■ Task directions
Copy exactly the lines of the records below, and only those lines, beginning with the line that contains "none -> blue brick B5:C5 level 3" and ending with the line that contains "orange round brick G6:H7".
═════ Records to use ═════
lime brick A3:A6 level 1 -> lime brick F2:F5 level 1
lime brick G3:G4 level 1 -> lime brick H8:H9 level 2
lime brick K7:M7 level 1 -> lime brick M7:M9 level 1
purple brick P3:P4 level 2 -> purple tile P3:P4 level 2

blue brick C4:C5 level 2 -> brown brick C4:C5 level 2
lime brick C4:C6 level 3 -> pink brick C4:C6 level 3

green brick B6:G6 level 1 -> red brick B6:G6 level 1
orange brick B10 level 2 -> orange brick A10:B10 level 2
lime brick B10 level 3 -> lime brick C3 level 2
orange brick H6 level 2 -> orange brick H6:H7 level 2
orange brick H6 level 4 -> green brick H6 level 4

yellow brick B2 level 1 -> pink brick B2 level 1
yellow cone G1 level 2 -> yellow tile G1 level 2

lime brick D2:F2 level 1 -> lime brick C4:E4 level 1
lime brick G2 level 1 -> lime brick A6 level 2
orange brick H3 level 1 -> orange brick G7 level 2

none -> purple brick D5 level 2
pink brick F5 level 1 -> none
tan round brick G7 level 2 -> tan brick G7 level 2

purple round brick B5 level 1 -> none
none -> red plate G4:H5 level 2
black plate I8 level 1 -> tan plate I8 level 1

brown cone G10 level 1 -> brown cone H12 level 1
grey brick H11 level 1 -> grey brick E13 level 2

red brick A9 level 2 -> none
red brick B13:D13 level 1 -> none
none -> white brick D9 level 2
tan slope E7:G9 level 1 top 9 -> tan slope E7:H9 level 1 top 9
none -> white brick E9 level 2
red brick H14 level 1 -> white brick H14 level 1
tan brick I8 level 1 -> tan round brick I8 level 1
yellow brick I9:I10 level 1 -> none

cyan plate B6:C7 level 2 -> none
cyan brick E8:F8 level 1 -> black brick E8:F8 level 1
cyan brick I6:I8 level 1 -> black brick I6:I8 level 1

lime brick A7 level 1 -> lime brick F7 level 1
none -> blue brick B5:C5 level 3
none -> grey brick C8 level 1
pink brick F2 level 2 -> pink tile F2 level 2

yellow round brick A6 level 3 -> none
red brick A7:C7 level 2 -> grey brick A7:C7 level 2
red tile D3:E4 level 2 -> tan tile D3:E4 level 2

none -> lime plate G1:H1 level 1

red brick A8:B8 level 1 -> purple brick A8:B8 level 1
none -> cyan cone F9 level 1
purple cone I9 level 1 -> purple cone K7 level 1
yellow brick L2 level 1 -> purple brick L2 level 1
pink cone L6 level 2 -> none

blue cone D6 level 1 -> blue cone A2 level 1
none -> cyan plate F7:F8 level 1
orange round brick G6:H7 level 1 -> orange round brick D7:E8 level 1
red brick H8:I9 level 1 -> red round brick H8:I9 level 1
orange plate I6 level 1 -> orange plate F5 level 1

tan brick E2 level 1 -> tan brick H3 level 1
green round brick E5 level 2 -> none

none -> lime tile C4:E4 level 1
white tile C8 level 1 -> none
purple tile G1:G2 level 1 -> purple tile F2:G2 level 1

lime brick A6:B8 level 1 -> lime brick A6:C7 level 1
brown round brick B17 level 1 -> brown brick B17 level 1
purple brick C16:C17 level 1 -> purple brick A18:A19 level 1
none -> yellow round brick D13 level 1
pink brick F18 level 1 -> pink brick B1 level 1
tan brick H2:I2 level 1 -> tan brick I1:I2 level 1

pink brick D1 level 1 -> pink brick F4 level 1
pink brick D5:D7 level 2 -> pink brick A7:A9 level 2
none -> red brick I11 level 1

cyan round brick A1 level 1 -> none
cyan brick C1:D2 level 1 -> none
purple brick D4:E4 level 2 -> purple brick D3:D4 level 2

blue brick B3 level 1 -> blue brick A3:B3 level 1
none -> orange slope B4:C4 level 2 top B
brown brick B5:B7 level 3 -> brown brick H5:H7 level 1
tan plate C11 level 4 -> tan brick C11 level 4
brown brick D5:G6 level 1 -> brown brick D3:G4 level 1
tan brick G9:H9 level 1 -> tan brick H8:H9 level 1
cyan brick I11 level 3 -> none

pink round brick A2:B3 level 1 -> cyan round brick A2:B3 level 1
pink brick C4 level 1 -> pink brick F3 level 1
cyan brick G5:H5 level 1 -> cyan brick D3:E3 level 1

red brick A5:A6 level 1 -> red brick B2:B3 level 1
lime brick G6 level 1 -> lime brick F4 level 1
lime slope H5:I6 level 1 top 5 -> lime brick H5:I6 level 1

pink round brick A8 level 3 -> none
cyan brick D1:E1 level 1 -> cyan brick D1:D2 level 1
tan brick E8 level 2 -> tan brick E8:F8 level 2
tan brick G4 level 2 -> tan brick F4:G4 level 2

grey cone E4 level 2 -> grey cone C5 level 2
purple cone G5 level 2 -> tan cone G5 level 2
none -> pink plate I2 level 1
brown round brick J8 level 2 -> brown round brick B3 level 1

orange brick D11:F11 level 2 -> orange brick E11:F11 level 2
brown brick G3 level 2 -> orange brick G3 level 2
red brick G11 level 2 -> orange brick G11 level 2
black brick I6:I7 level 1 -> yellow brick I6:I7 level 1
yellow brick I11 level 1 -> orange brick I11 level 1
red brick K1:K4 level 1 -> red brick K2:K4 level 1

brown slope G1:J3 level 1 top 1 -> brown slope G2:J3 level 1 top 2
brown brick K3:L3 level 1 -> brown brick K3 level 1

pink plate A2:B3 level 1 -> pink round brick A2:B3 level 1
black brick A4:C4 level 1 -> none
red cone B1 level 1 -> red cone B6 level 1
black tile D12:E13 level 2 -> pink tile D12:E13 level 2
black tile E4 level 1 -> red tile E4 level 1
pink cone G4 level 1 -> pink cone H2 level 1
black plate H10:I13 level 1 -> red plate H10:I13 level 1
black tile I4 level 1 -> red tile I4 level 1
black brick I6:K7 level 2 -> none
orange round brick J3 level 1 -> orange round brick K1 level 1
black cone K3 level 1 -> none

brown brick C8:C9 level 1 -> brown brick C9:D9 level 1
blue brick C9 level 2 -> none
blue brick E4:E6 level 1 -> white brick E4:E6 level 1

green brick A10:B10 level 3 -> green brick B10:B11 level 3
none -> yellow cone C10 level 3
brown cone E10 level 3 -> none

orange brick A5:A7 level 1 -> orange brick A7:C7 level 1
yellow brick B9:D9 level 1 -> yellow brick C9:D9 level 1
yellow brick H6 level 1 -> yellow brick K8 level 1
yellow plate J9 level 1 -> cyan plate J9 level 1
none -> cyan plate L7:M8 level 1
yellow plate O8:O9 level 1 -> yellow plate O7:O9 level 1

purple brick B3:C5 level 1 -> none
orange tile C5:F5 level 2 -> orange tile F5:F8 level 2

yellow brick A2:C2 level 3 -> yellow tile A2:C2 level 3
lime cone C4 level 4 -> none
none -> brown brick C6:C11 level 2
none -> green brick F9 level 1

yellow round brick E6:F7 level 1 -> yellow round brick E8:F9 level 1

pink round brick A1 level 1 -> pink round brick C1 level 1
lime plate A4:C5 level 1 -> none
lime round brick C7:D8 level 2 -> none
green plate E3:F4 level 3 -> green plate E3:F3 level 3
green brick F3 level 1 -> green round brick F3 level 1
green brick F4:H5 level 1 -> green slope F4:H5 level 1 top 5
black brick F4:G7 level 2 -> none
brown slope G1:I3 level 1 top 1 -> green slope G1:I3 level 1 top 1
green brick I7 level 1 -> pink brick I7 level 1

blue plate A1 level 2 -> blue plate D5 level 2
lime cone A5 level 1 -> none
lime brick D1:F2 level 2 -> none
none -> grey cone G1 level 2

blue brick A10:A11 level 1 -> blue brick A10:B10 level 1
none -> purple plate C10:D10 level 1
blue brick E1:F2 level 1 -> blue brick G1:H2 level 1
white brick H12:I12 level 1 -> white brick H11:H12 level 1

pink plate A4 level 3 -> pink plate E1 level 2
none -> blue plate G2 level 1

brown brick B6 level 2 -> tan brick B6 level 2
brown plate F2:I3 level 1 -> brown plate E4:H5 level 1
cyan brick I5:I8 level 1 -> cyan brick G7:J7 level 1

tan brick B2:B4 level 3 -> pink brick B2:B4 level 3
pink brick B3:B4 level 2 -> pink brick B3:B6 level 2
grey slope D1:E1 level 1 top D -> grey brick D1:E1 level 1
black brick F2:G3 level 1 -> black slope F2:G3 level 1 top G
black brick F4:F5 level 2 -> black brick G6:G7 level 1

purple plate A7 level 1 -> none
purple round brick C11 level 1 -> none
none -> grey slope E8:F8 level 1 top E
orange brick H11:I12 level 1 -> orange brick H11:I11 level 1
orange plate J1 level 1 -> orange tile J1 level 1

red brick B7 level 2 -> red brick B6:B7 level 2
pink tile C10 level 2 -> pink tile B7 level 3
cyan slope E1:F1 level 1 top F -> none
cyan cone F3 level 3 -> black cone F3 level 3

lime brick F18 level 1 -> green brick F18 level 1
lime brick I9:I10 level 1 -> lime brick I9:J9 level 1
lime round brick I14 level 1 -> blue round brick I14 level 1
═════
■ Exercise solution
none -> blue brick B5:C5 level 3
none -> grey brick C8 level 1
pink brick F2 level 2 -> pink tile F2 level 2

yellow round brick A6 level 3 -> none
red brick A7:C7 level 2 -> grey brick A7:C7 level 2
red tile D3:E4 level 2 -> tan tile D3:E4 level 2

none -> lime plate G1:H1 level 1

red brick A8:B8 level 1 -> purple brick A8:B8 level 1
none -> cyan cone F9 level 1
purple cone I9 level 1 -> purple cone K7 level 1
yellow brick L2 level 1 -> purple brick L2 level 1
pink cone L6 level 2 -> none

blue cone D6 level 1 -> blue cone A2 level 1
none -> cyan plate F7:F8 level 1
orange round brick G6:H7 level 1 -> orange round brick D7:E8 level 1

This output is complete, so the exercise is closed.